→ TASK
Go through the material below and return each line with the string "STEPPER" in it.
##############################
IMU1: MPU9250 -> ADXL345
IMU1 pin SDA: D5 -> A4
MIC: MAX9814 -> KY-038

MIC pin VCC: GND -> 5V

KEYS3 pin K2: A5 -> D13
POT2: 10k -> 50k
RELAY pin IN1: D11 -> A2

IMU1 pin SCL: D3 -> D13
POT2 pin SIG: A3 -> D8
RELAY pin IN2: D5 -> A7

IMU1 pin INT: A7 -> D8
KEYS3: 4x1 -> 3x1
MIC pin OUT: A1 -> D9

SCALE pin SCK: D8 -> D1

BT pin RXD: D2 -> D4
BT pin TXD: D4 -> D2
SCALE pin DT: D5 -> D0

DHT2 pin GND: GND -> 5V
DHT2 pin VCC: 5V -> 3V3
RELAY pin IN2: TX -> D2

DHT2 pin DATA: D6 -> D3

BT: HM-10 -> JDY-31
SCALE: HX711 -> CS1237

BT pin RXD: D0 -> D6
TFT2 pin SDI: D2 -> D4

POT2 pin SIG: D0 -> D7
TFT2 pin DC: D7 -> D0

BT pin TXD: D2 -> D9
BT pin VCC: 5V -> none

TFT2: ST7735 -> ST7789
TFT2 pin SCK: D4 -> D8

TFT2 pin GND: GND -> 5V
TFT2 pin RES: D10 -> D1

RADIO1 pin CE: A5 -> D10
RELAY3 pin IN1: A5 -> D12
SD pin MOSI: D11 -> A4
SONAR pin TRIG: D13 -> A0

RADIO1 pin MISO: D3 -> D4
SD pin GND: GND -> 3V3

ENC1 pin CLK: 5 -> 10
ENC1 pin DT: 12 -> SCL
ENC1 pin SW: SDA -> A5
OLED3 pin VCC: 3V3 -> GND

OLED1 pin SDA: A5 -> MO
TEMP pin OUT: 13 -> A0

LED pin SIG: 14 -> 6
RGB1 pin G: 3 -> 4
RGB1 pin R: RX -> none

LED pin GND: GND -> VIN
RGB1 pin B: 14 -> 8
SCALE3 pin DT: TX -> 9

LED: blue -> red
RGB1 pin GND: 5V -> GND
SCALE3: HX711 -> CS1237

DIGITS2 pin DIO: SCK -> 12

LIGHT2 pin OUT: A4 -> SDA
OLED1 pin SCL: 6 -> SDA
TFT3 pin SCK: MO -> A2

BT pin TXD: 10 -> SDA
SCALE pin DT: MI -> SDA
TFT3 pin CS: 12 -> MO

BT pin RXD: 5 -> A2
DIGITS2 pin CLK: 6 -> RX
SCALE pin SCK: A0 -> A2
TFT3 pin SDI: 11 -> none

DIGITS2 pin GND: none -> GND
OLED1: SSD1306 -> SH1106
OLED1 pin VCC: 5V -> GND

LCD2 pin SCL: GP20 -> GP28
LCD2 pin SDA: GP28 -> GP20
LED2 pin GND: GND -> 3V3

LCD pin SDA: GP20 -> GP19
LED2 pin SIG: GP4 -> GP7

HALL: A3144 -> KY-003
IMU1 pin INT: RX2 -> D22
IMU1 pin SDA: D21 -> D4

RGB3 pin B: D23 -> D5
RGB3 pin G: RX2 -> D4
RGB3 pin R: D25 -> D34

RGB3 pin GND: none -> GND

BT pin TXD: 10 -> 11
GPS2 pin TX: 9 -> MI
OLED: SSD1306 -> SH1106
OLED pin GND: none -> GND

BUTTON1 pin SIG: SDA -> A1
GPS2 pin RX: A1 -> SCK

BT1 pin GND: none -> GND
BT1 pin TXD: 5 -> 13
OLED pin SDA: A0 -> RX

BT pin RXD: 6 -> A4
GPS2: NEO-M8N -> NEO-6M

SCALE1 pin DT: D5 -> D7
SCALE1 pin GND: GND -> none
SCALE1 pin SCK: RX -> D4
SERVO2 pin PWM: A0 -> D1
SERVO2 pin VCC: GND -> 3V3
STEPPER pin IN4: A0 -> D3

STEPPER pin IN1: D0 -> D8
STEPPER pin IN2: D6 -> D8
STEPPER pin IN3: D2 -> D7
##############################
→ OUTPUT BELOW
STEPPER pin IN4: A0 -> D3
STEPPER pin IN1: D0 -> D8
STEPPER pin IN2: D6 -> D8
STEPPER pin IN3: D2 -> D7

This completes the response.